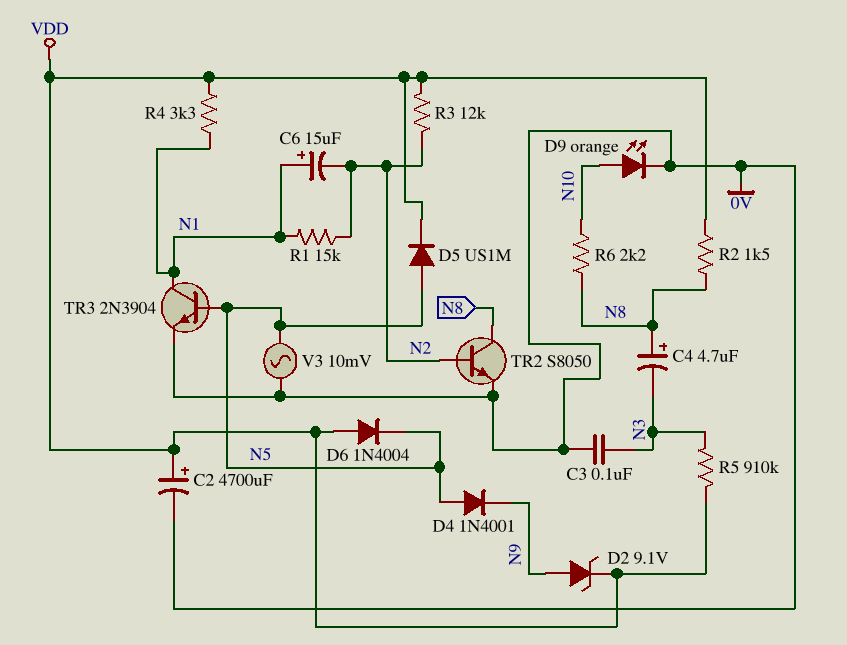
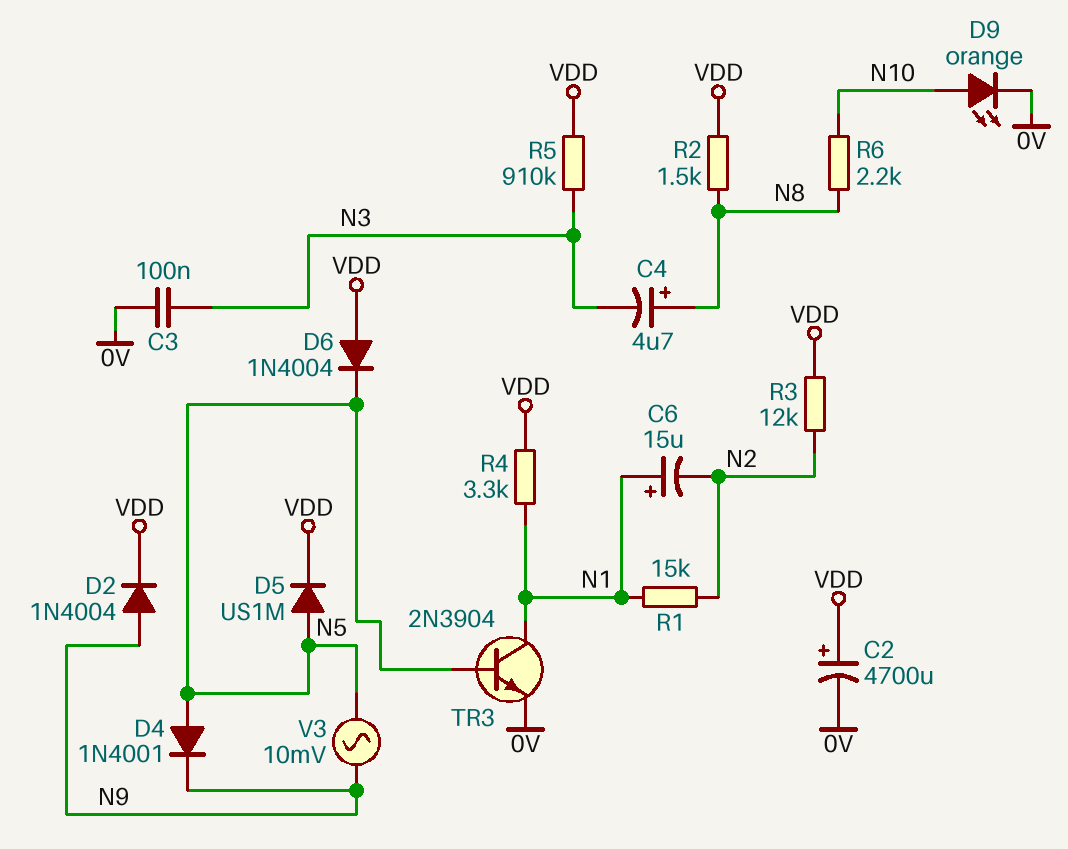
D2: zener 9.1V (A N9, K VDD) -> diode 1N4004 (A N9, K VDD)
TR2: NPN S8050 (B N2, C N8, E 0V) -> none
V3: AC 10mV (0V, N5) -> AC 10mV (N5, N9)

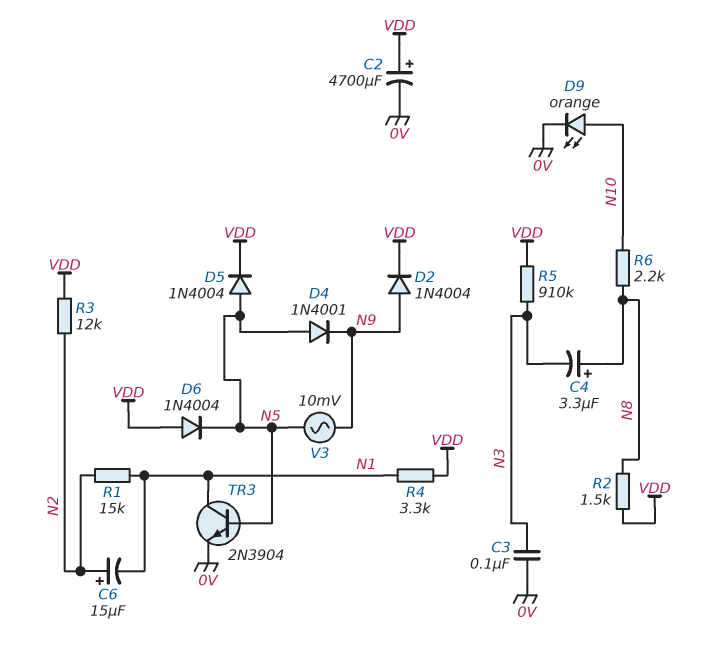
C4: 4.7uF (plus N8, minus N3) -> 3.3uF (plus N8, minus N3)
C6: 15uF (plus N1, minus N2) -> 15uF (plus N2, minus N1)
D5: diode US1M (A N5, K VDD) -> diode 1N4004 (A N5, K VDD)

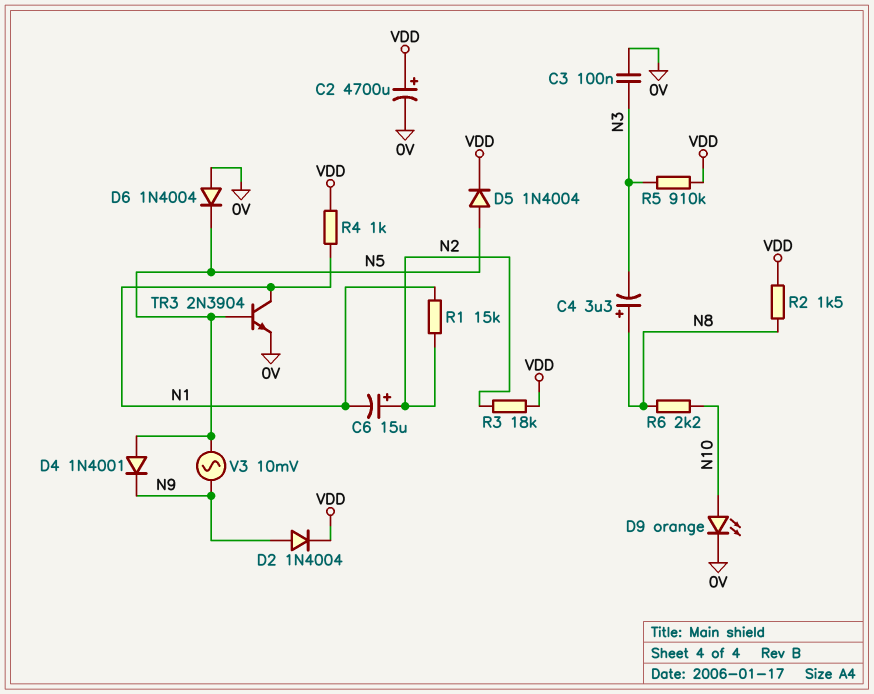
D6: diode 1N4004 (A VDD, K N5) -> diode 1N4004 (A 0V, K N5)
R3: 12k (N2, VDD) -> 18k (N2, VDD)
R4: 3.3k (N1, VDD) -> 1k (N1, VDD)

Brief:
Every record above should come back exactly, but without its pictures.

Answer area:
D2: zener 9.1V (A N9, K VDD) -> diode 1N4004 (A N9, K VDD)
TR2: NPN S8050 (B N2, C N8, E 0V) -> none
V3: AC 10mV (0V, N5) -> AC 10mV (N5, N9)

C4: 4.7uF (plus N8, minus N3) -> 3.3uF (plus N8, minus N3)
C6: 15uF (plus N1, minus N2) -> 15uF (plus N2, minus N1)
D5: diode US1M (A N5, K VDD) -> diode 1N4004 (A N5, K VDD)

D6: diode 1N4004 (A VDD, K N5) -> diode 1N4004 (A 0V, K N5)
R3: 12k (N2, VDD) -> 18k (N2, VDD)
R4: 3.3k (N1, VDD) -> 1k (N1, VDD)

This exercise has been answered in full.